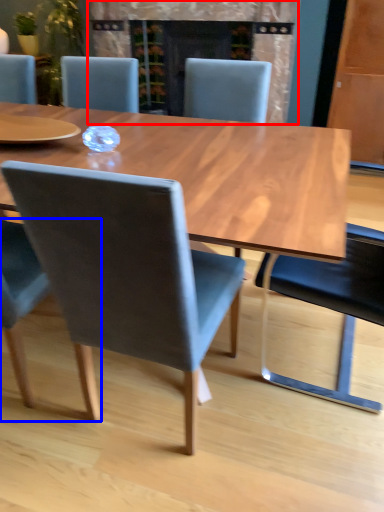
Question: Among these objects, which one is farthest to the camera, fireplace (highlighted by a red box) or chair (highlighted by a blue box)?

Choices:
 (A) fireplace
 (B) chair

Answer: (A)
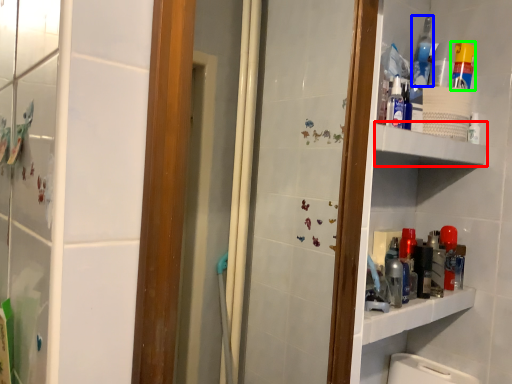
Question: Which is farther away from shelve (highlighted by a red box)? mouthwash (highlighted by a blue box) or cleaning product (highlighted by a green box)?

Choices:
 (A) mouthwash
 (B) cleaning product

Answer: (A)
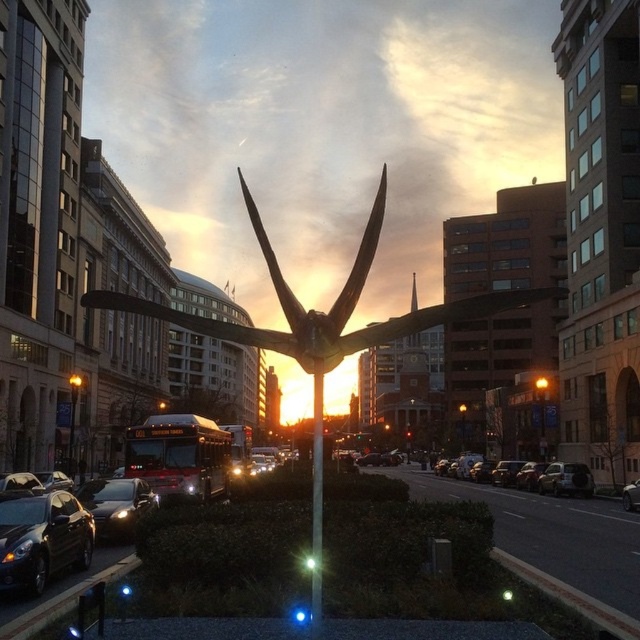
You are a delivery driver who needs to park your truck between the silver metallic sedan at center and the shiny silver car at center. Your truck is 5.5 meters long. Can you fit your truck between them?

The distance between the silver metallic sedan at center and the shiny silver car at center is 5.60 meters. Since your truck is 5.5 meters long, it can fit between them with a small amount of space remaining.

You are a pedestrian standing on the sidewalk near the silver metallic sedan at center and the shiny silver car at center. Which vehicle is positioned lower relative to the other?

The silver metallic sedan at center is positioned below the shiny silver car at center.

----

▶ **To do**: Could you return, unchanged, the part of the data above that opens with the line containing "You are a delivery" and runs through the end of the data?

▶ **Response below**:
You are a delivery driver who needs to park your truck between the silver metallic sedan at center and the shiny silver car at center. Your truck is 5.5 meters long. Can you fit your truck between them?

The distance between the silver metallic sedan at center and the shiny silver car at center is 5.60 meters. Since your truck is 5.5 meters long, it can fit between them with a small amount of space remaining.

You are a pedestrian standing on the sidewalk near the silver metallic sedan at center and the shiny silver car at center. Which vehicle is positioned lower relative to the other?

The silver metallic sedan at center is positioned below the shiny silver car at center.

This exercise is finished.